*** INPUT DATA Section Begins ***

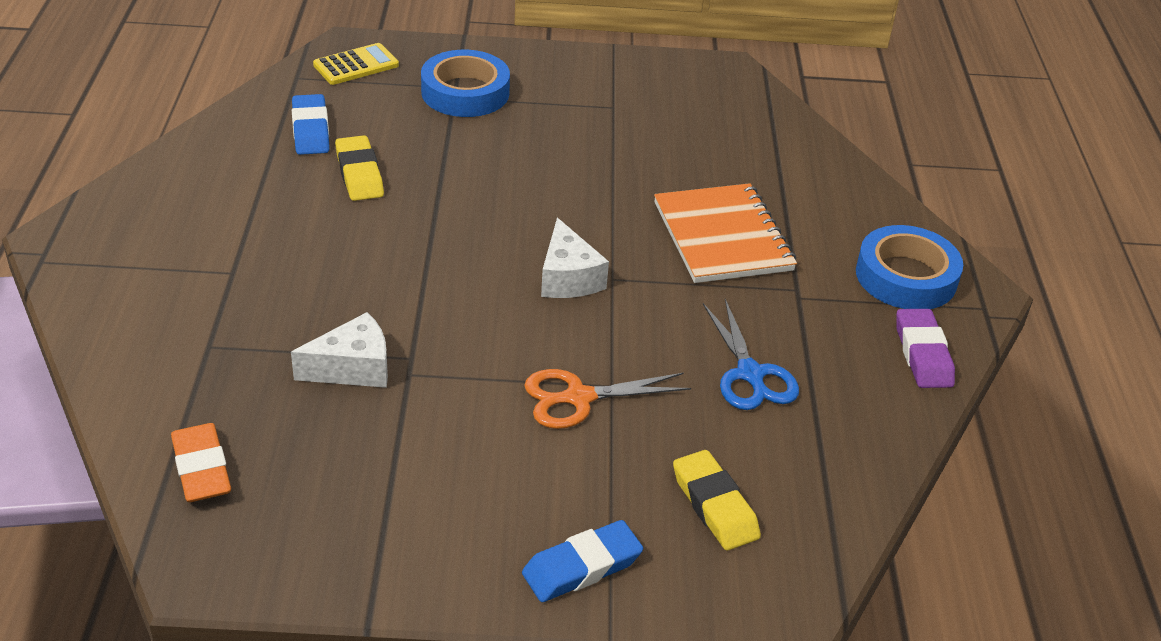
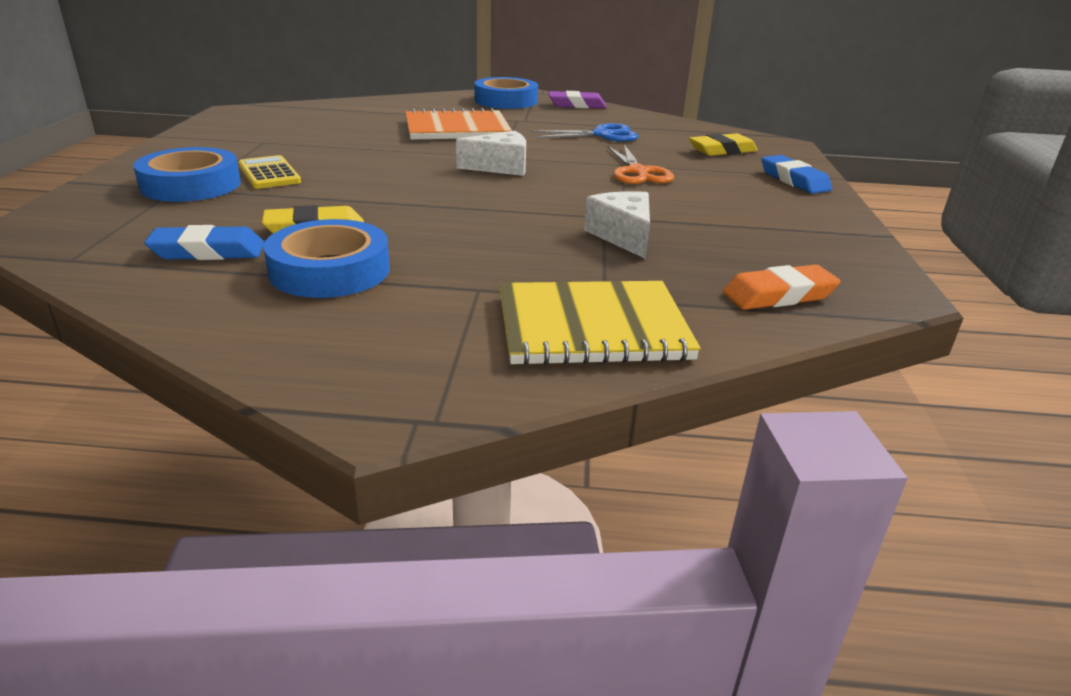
camera: 85 degrees left, 10 degrees down
(154, 335) = (592, 327): none -> yellow notebook
(272, 192) = (330, 270): none -> blue tape
(356, 65) = (78, 228): yellow calculator -> yellow calculator (269, 174)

*** INPUT DATA Section Ends ***

Print the material in full and exactly, minus the pictures.

camera: 85 degrees left, 10 degrees down
(154, 335) = (592, 327): none -> yellow notebook
(272, 192) = (330, 270): none -> blue tape
(356, 65) = (78, 228): yellow calculator -> yellow calculator (269, 174)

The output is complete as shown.